STUDY MATERIAL:
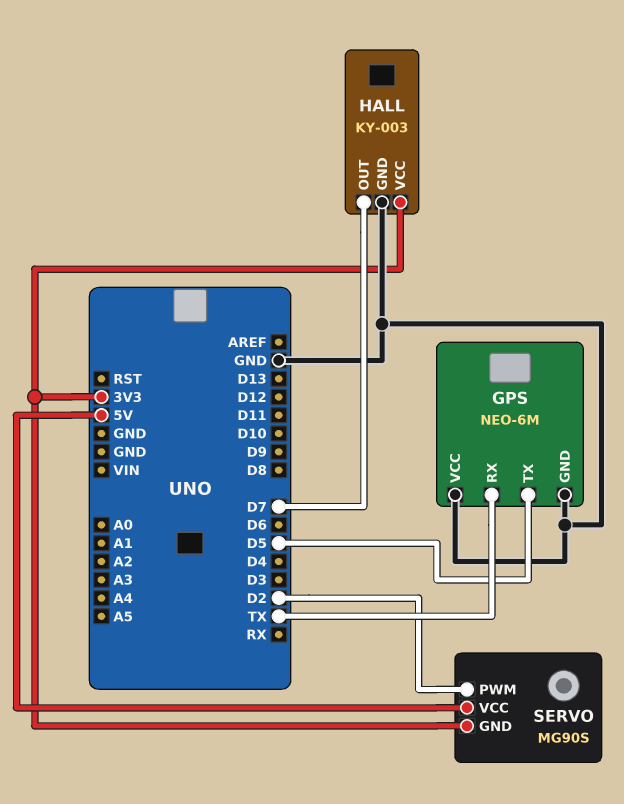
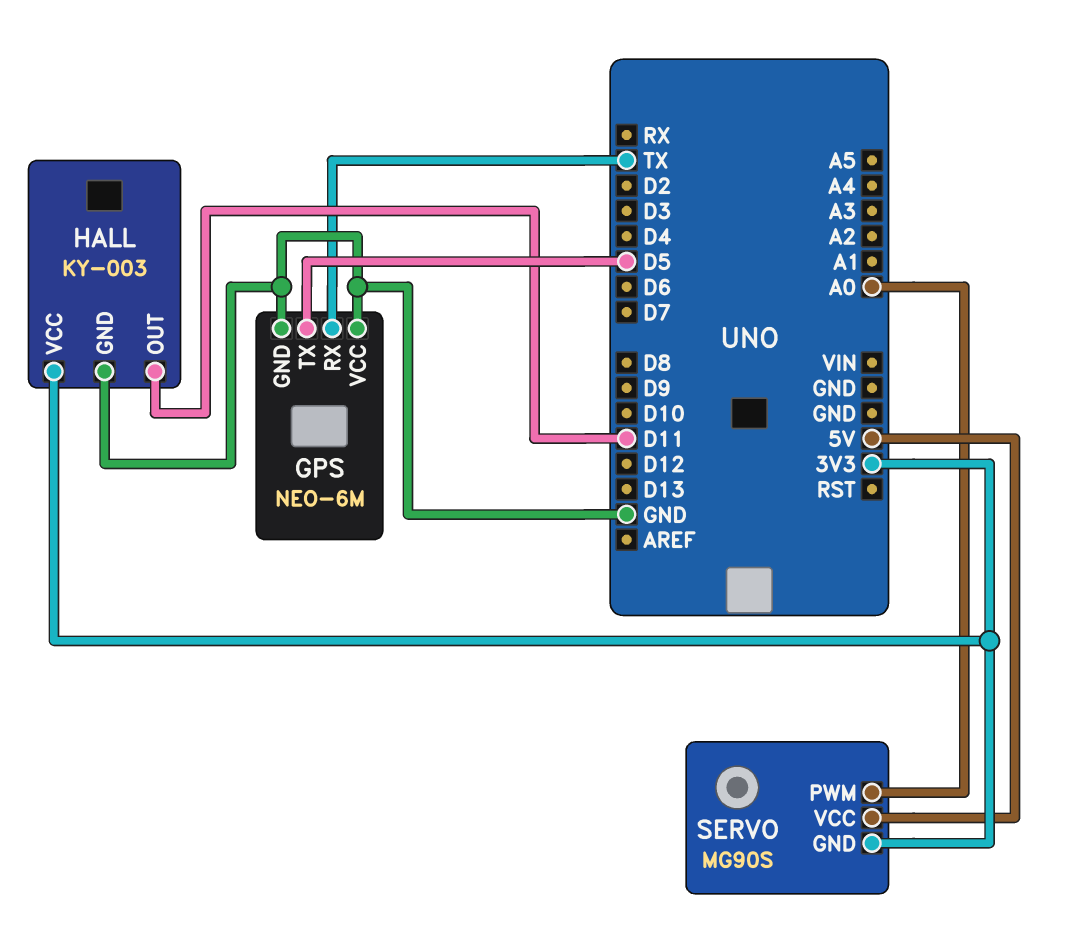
HALL pin OUT: D7 -> D11
SERVO pin PWM: D2 -> A0

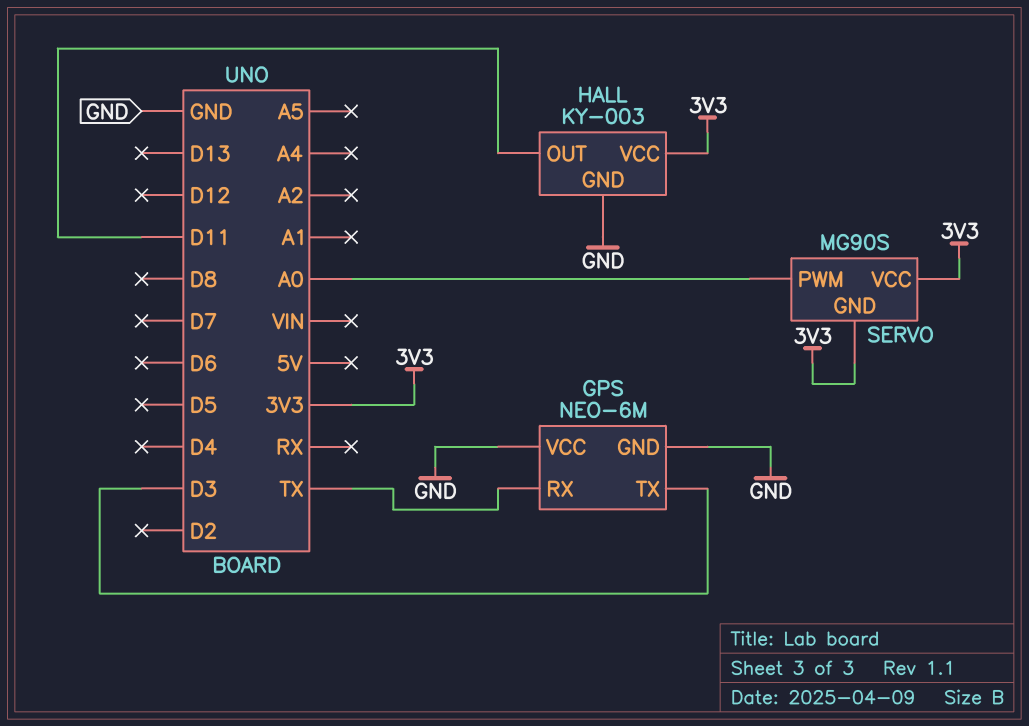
GPS pin TX: D5 -> D3
SERVO pin VCC: 5V -> 3V3

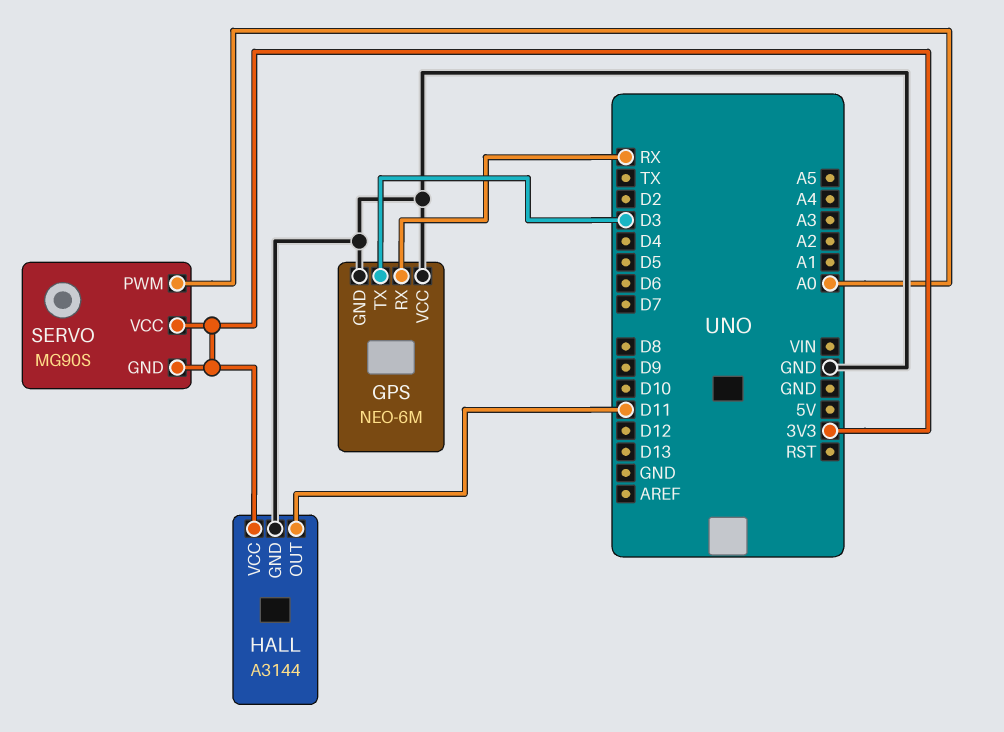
GPS pin RX: TX -> RX
HALL: KY-003 -> A3144

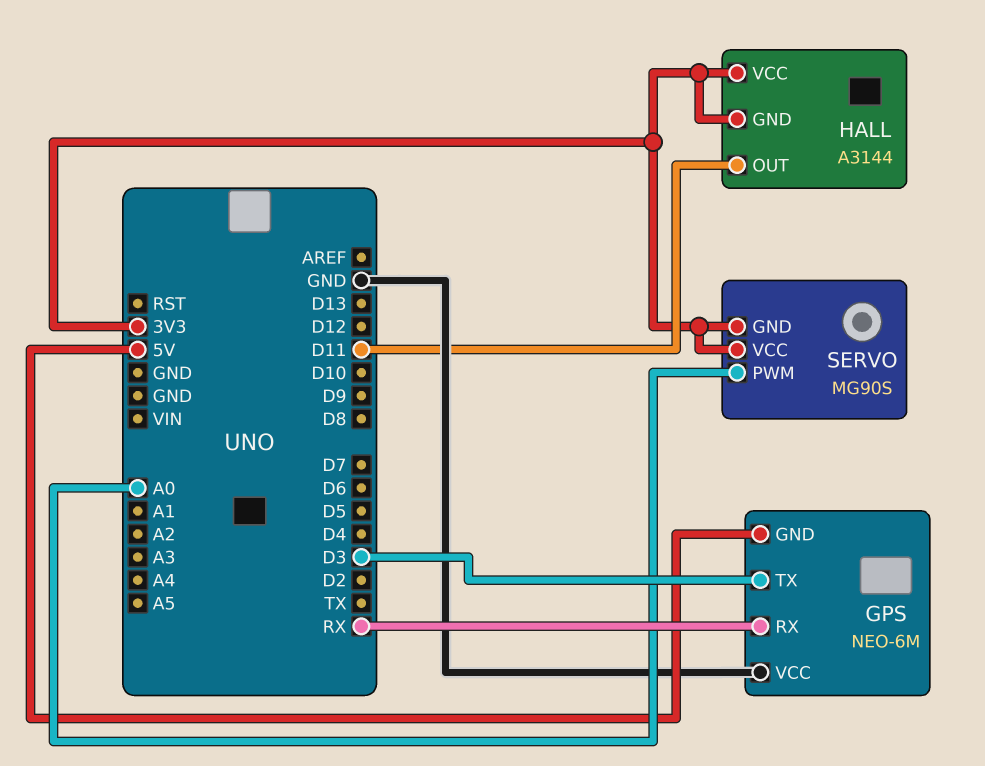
GPS pin GND: GND -> 5V
HALL pin GND: GND -> 3V3

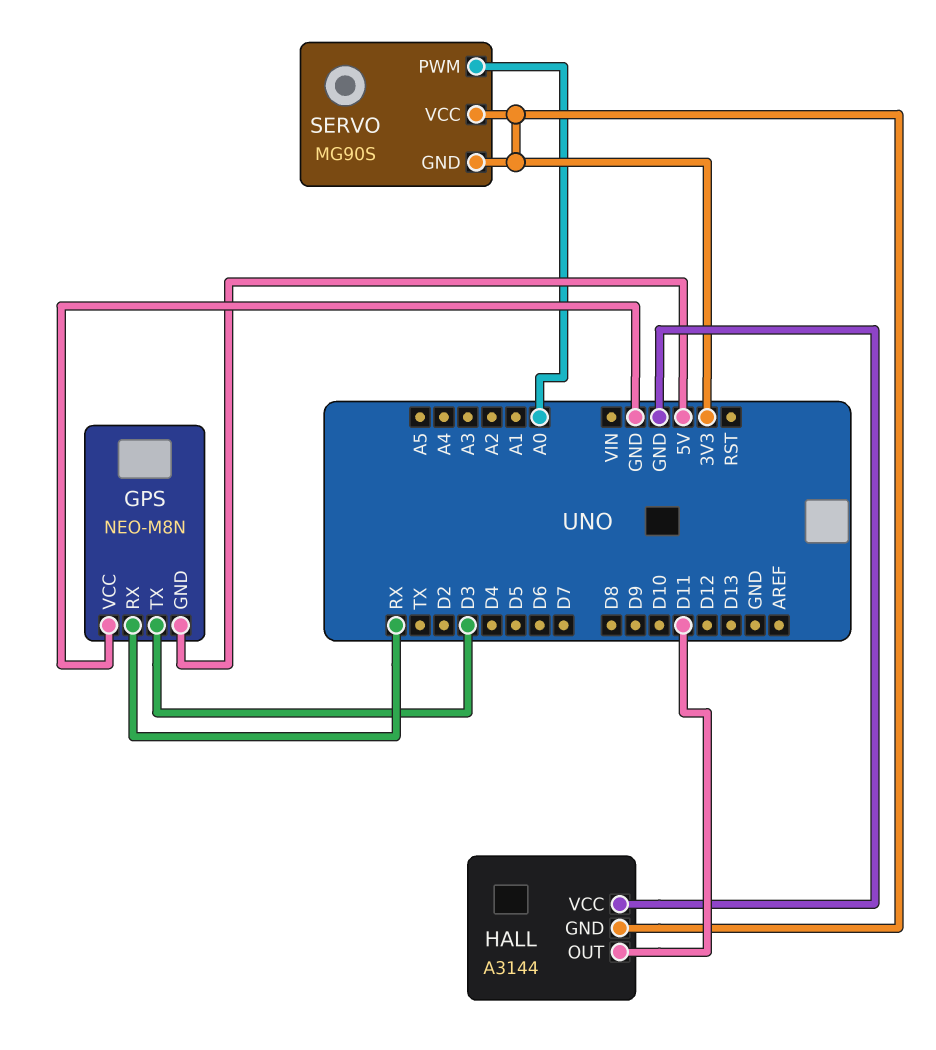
GPS: NEO-6M -> NEO-M8N
HALL pin VCC: 3V3 -> GND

TO DO: In the listing above, transcribe exactly the lines from the line containing "SERVO pin VCC: 5V -> 3V3" through the last one, both included, but not the pictures.

SOLUTION TO THIS TASK:
SERVO pin VCC: 5V -> 3V3

GPS pin RX: TX -> RX
HALL: KY-003 -> A3144

GPS pin GND: GND -> 5V
HALL pin GND: GND -> 3V3

GPS: NEO-6M -> NEO-M8N
HALL pin VCC: 3V3 -> GND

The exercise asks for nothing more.